_RECORDED DATA_.

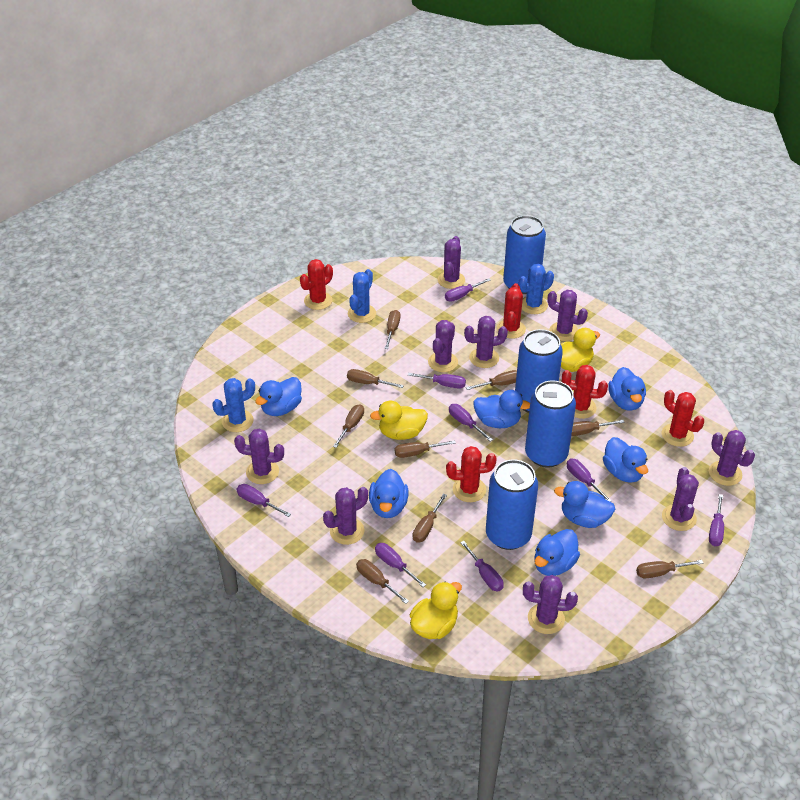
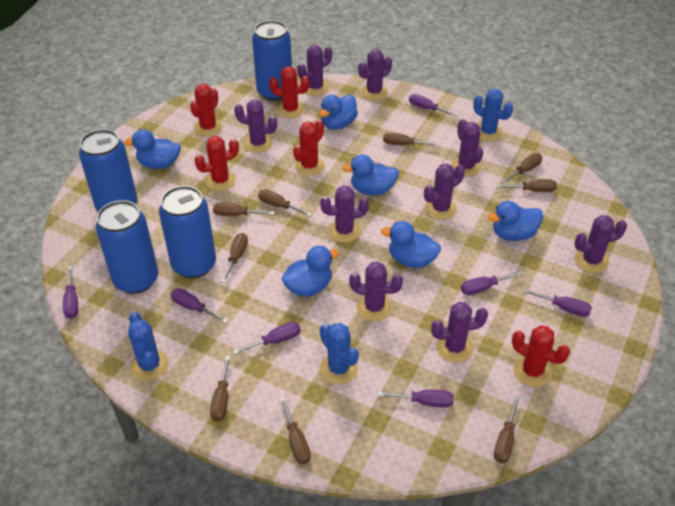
blue duck: 7 -> 6
purple screwdriver: 8 -> 7
yellow duck: 3 -> 0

_TASK PROMPT_. Type out the data above again exactly as written, minus the images.

_RESPONSE_.
blue duck: 7 -> 6
purple screwdriver: 8 -> 7
yellow duck: 3 -> 0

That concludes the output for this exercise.